▶ _Material supplied_

....

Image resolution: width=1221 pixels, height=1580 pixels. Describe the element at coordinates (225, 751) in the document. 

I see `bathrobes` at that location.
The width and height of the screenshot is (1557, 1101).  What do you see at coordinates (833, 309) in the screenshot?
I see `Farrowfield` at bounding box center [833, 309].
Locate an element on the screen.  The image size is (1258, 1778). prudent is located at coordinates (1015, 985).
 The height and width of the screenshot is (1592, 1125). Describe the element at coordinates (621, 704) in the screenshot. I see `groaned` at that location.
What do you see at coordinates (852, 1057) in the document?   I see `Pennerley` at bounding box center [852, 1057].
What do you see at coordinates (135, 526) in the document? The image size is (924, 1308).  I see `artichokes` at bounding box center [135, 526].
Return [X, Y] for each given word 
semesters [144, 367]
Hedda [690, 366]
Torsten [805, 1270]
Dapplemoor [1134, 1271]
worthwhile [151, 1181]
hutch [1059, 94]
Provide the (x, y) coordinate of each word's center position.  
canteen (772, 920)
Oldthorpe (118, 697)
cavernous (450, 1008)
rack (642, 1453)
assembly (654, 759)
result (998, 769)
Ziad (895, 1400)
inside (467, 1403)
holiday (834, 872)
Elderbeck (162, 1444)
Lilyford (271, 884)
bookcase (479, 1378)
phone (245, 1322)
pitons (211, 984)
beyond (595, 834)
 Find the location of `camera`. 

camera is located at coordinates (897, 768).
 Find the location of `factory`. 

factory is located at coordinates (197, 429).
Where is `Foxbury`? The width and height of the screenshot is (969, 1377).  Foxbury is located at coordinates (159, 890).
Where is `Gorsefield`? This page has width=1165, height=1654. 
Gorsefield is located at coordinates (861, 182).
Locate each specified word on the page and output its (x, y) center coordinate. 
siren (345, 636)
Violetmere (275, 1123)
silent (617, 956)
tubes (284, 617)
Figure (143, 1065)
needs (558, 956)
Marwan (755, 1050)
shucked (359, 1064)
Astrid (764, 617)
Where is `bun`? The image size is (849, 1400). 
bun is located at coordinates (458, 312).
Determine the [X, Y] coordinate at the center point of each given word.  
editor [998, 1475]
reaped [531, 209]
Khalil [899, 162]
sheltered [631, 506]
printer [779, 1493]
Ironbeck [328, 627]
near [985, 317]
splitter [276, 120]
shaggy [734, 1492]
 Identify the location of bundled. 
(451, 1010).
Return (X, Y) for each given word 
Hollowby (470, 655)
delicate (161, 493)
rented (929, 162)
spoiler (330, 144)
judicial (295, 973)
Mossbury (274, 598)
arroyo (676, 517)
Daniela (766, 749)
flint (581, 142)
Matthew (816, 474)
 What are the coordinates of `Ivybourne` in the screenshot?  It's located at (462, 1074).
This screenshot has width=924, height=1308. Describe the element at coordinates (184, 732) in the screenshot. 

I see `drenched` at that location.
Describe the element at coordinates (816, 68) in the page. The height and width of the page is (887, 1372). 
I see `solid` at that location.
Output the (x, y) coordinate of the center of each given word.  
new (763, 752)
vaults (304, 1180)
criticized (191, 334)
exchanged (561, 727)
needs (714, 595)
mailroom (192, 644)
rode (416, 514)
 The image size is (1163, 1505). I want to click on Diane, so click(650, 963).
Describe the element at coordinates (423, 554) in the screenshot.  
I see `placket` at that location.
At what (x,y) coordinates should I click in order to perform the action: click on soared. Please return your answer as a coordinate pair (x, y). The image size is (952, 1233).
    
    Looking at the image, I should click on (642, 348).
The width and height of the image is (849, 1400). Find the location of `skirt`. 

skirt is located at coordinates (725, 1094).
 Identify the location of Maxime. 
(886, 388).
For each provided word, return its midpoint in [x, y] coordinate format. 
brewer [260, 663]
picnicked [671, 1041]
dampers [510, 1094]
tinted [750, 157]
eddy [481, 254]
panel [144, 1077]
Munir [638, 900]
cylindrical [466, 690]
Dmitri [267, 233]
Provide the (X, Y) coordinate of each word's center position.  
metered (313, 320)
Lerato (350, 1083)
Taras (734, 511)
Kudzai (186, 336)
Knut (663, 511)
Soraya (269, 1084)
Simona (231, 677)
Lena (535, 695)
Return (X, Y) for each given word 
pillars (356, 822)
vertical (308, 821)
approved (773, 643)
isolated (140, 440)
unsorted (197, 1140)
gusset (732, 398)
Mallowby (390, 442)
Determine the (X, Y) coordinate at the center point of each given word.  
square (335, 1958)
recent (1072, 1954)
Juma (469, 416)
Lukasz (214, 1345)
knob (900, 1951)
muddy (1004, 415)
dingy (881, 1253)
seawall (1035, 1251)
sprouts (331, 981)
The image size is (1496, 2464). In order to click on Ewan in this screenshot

....

▶ _Your goal_
Count the lines of the rows above that contain the string "width". Reply with the number alone.

▶ _Solution for this exercise_
8